*INFORMATION SUPPLIED*.
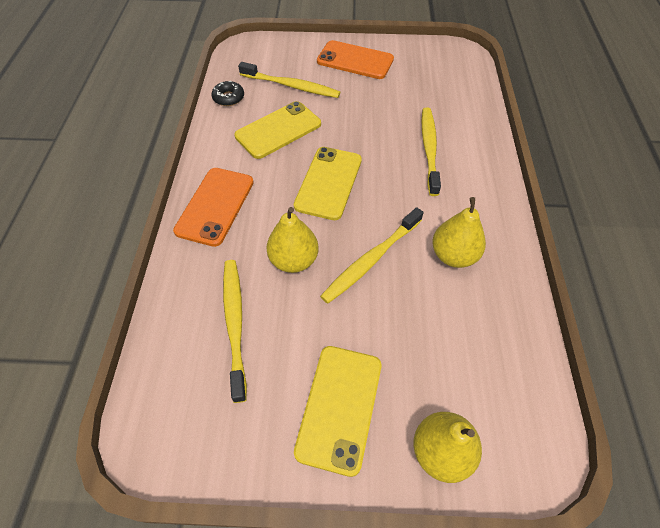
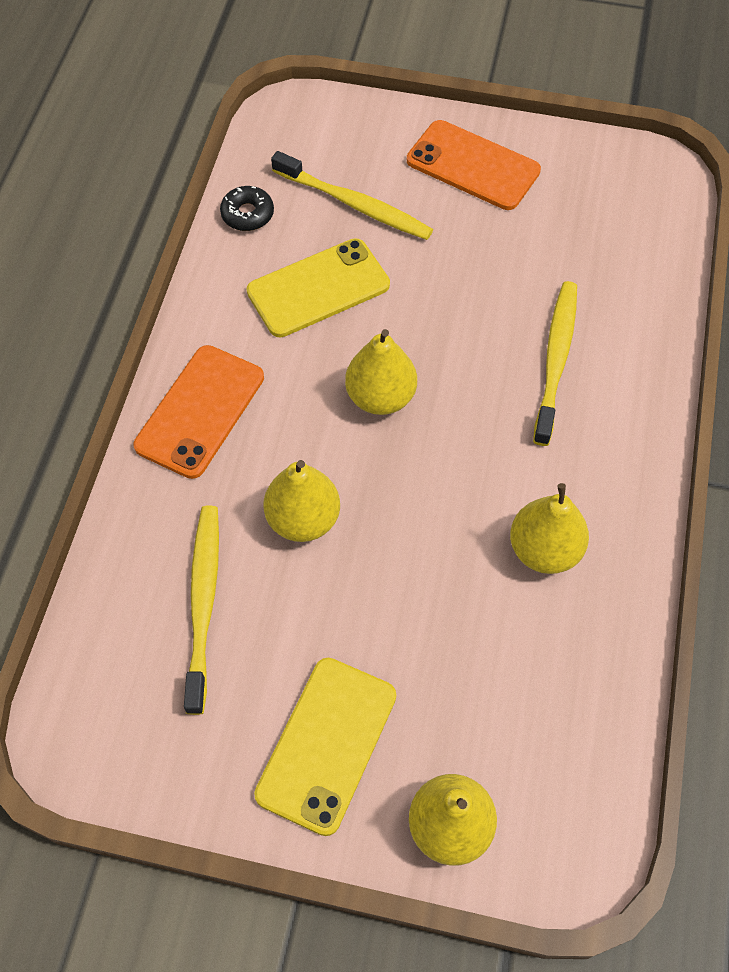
camera: 10 degrees right, 5 degrees up
(328, 183) = (380, 397): yellow phone -> yellow pear
(370, 260) = (417, 537): yellow toothbrush -> none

*WHAT TO DO*.
Which lines above include the string "yellow"? Show them.

*OUTPUT FOR THIS TASK*.
(328, 183) = (380, 397): yellow phone -> yellow pear
(370, 260) = (417, 537): yellow toothbrush -> none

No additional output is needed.